*** Data to process ***
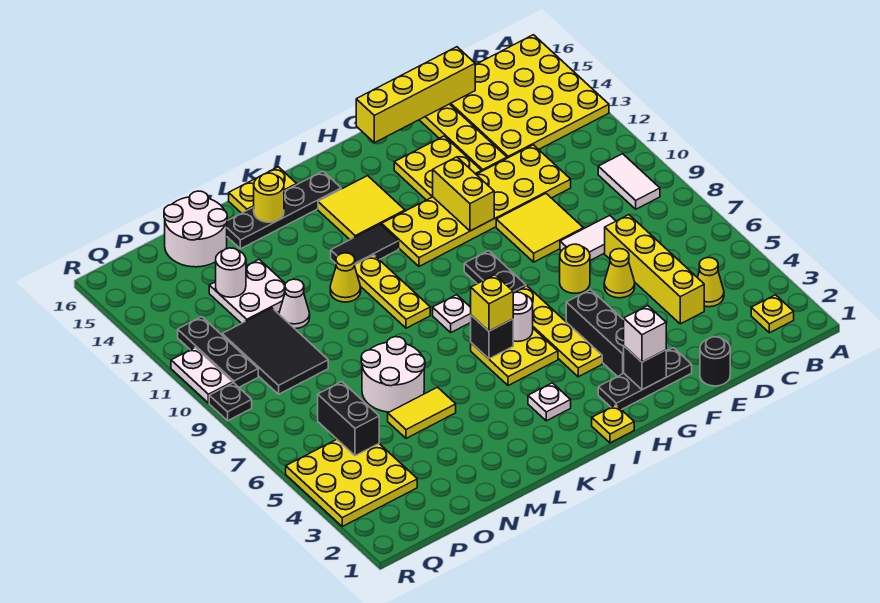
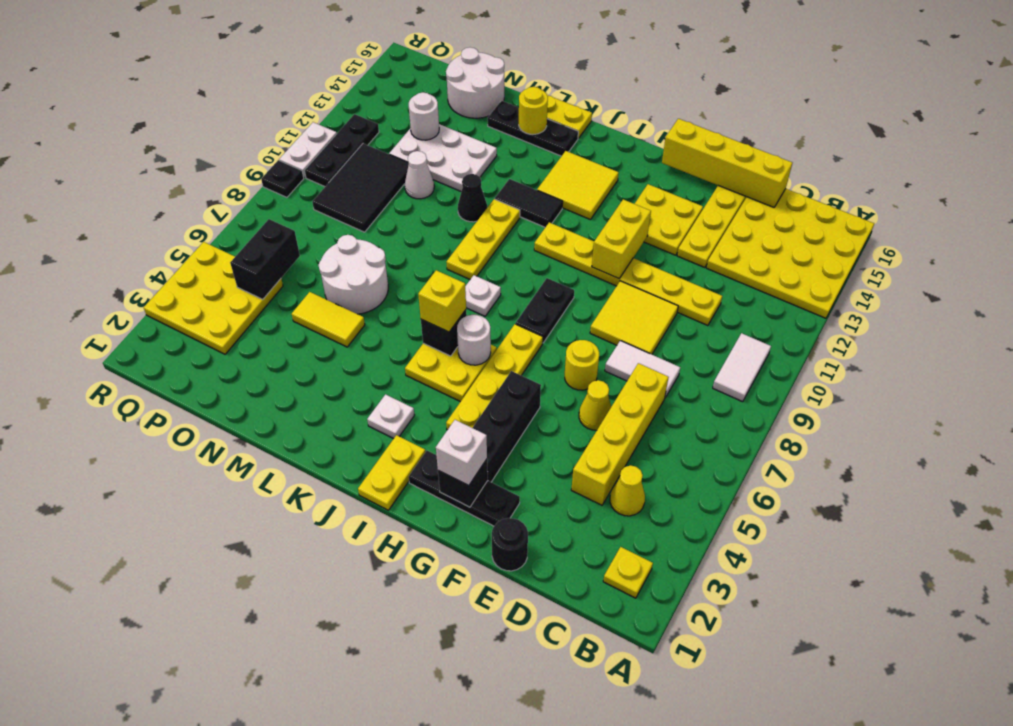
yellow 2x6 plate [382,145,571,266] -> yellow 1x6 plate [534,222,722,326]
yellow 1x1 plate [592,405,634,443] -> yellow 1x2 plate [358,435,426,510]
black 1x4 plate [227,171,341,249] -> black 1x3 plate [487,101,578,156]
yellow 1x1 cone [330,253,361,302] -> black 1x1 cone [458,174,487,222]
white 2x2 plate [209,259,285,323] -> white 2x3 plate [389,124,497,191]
***
Instructions to follow:
Out of the records above, pull the lines that include the word "plate".

Result for this exercise:
yellow 2x6 plate [382,145,571,266] -> yellow 1x6 plate [534,222,722,326]
yellow 1x1 plate [592,405,634,443] -> yellow 1x2 plate [358,435,426,510]
black 1x4 plate [227,171,341,249] -> black 1x3 plate [487,101,578,156]
white 2x2 plate [209,259,285,323] -> white 2x3 plate [389,124,497,191]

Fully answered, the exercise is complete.